§ Exercise objective:
Apart from the pictures, write out the records that follow exactly.

§ Data for this task:

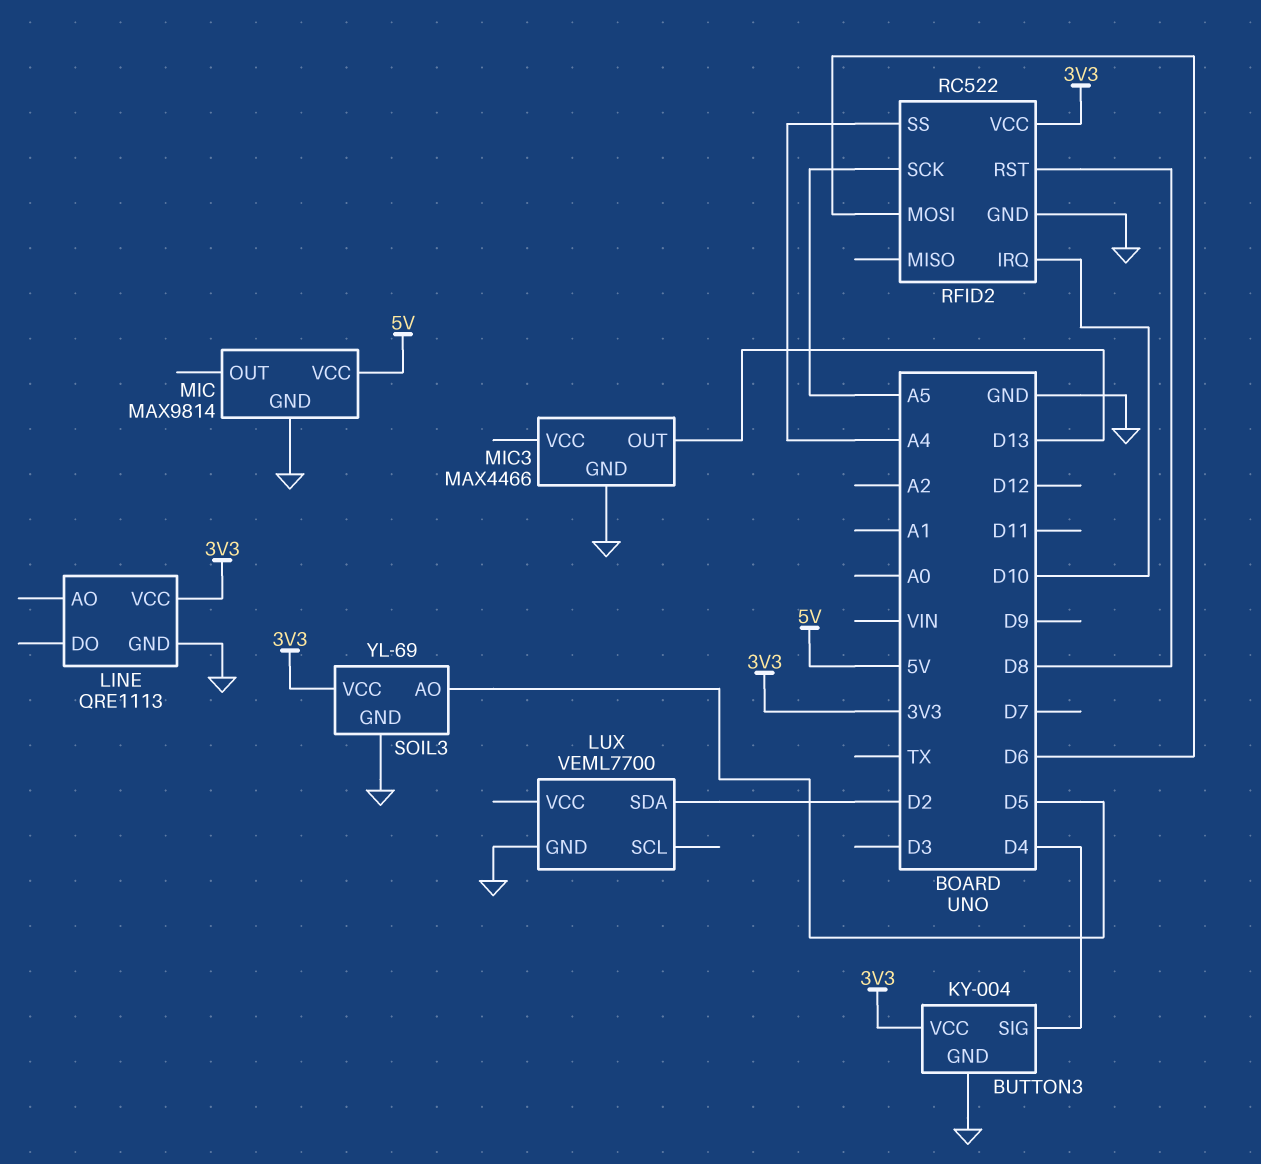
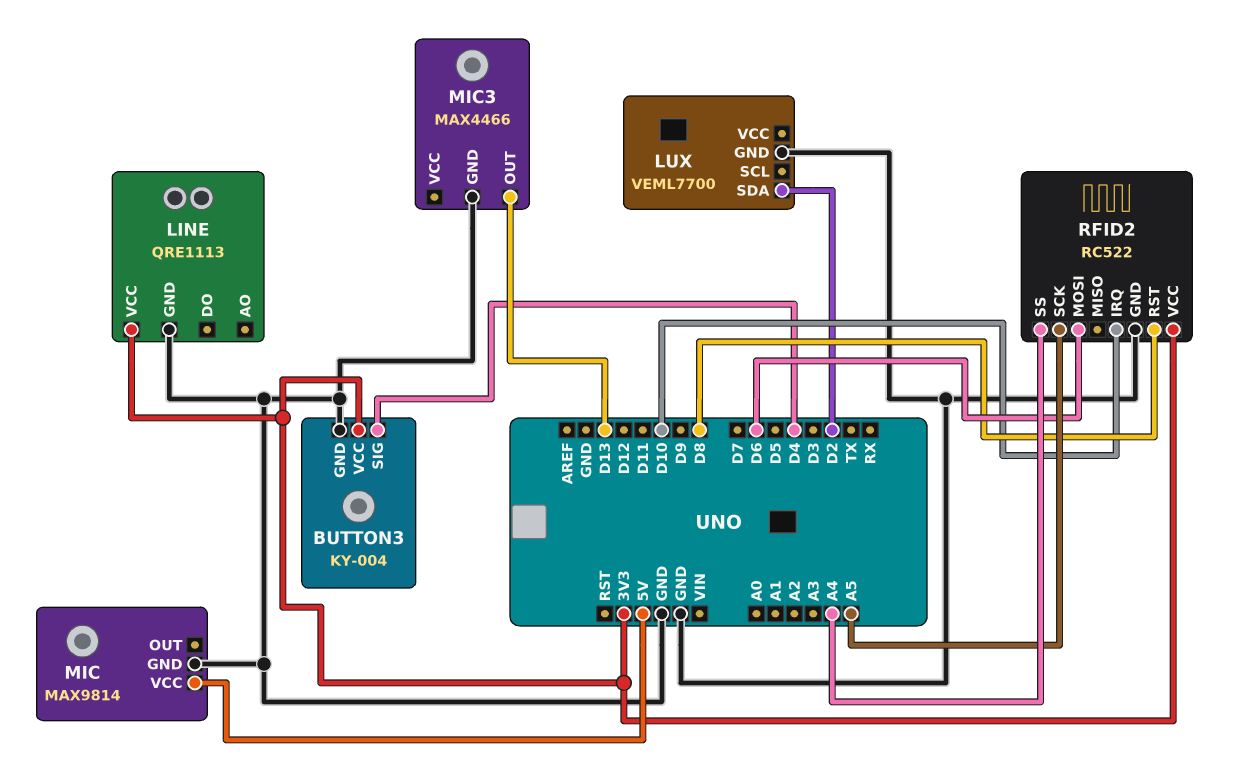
SOIL3: YL-69 -> none
SOIL3 pin AO: D5 -> none
SOIL3 pin GND: GND -> none
SOIL3 pin VCC: 3V3 -> none

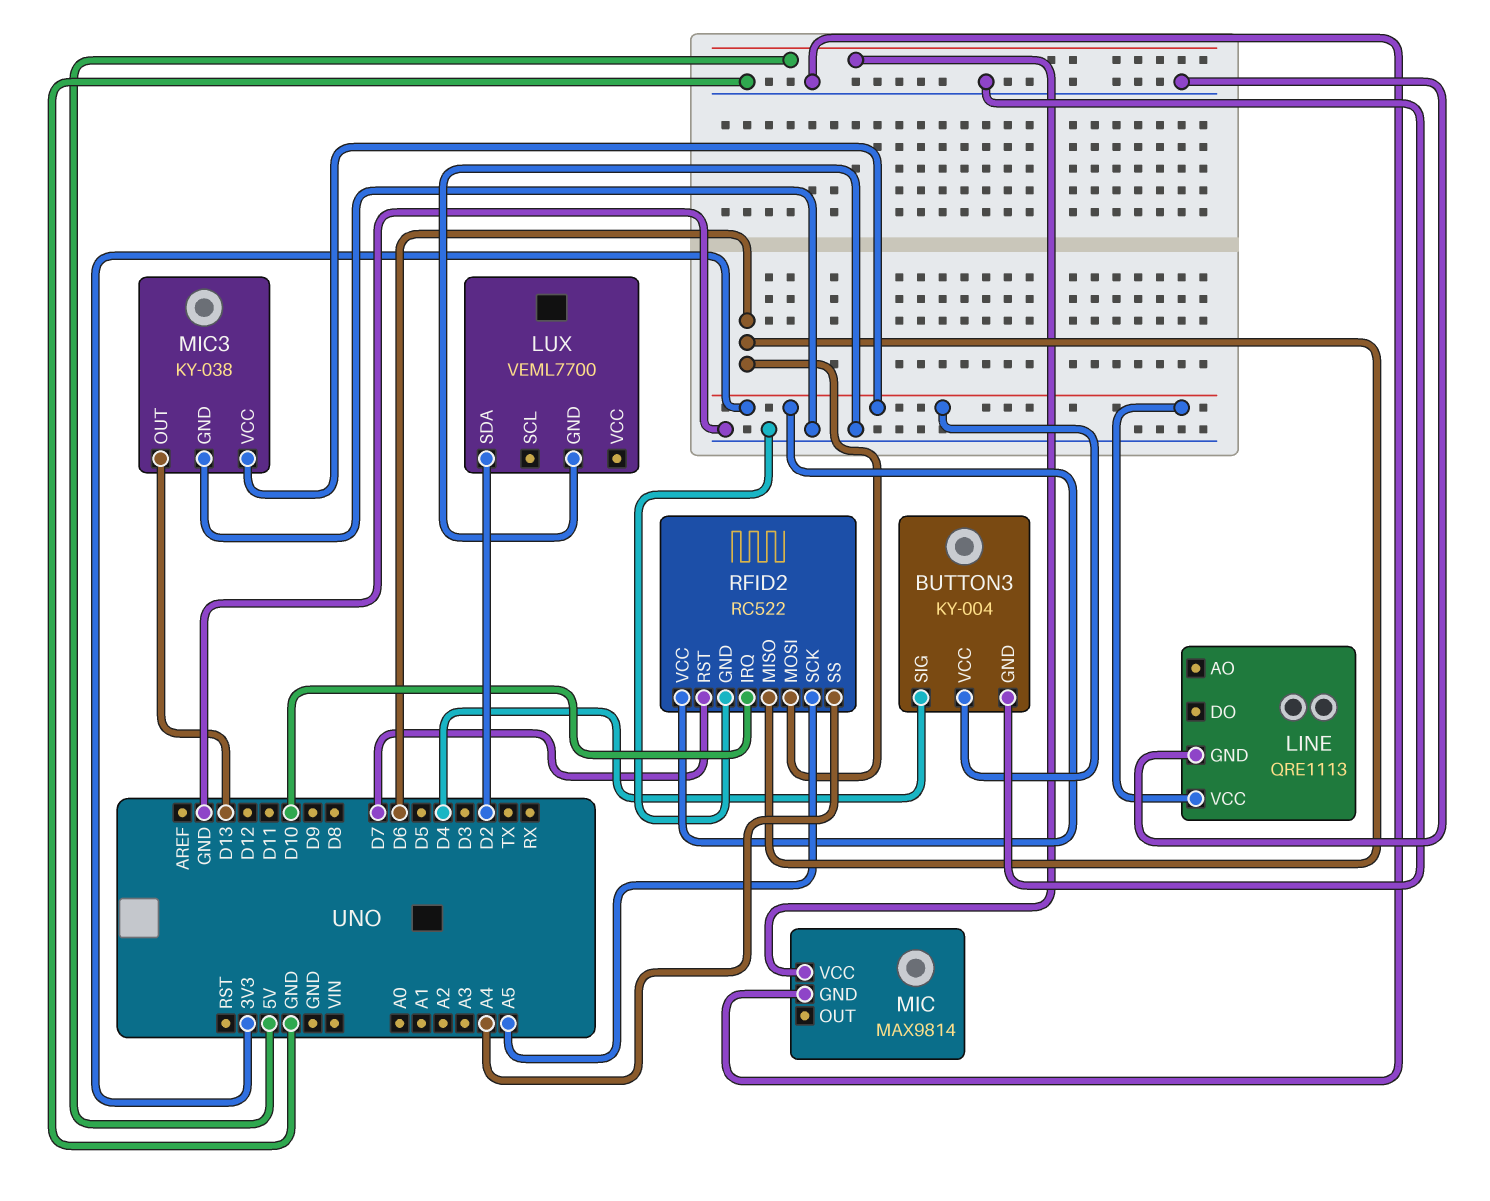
MIC3: MAX4466 -> KY-038
MIC3 pin VCC: none -> 3V3
RFID2 pin MISO: none -> D6
RFID2 pin RST: D8 -> D7

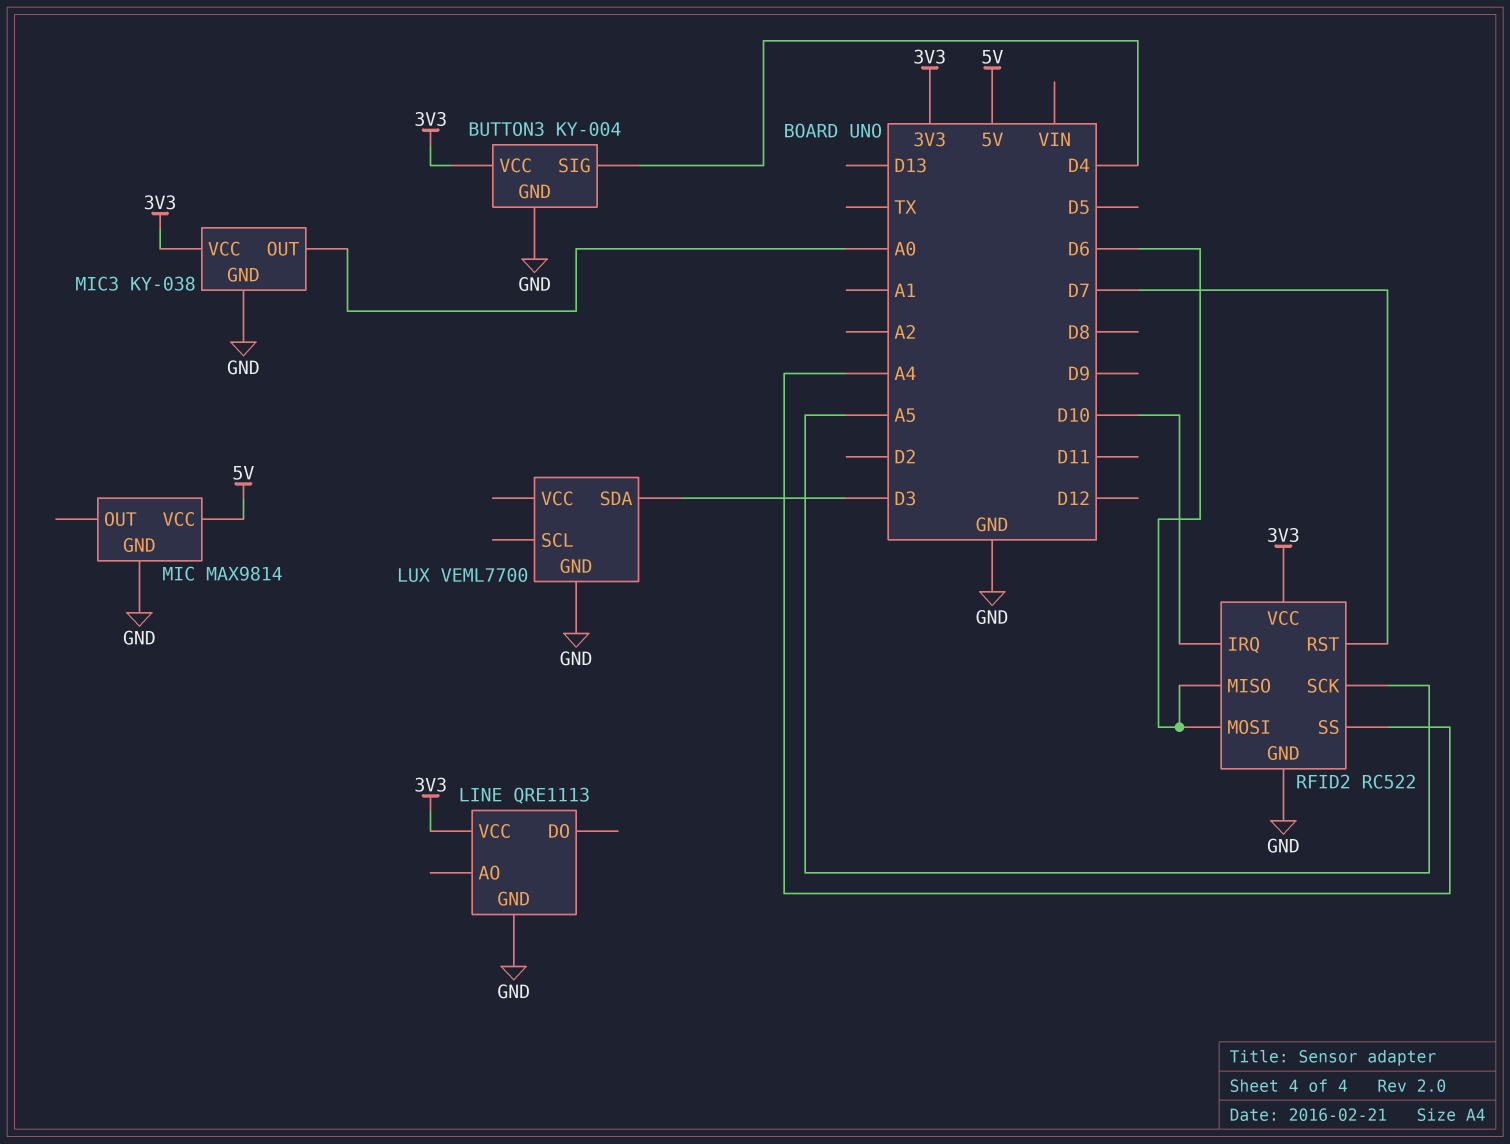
LUX pin SDA: D2 -> D3
MIC3 pin OUT: D13 -> A0

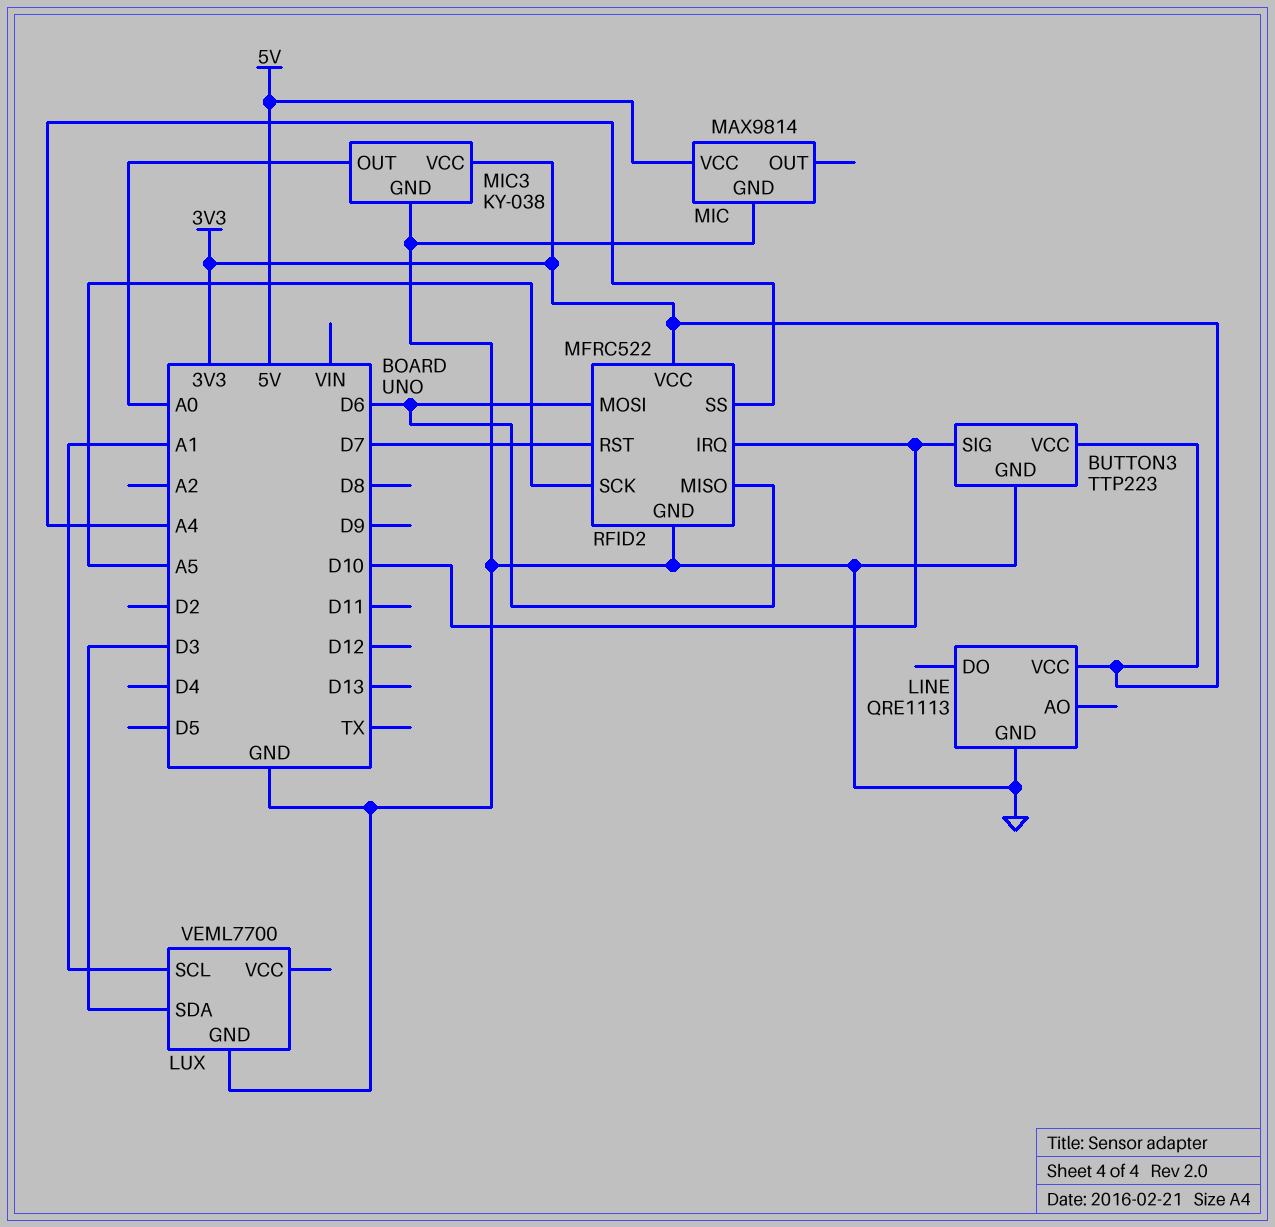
BUTTON3: KY-004 -> TTP223
BUTTON3 pin SIG: D4 -> D10
LUX pin SCL: none -> A1
RFID2: RC522 -> MFRC522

§ Result of this exercise:
SOIL3: YL-69 -> none
SOIL3 pin AO: D5 -> none
SOIL3 pin GND: GND -> none
SOIL3 pin VCC: 3V3 -> none

MIC3: MAX4466 -> KY-038
MIC3 pin VCC: none -> 3V3
RFID2 pin MISO: none -> D6
RFID2 pin RST: D8 -> D7

LUX pin SDA: D2 -> D3
MIC3 pin OUT: D13 -> A0

BUTTON3: KY-004 -> TTP223
BUTTON3 pin SIG: D4 -> D10
LUX pin SCL: none -> A1
RFID2: RC522 -> MFRC522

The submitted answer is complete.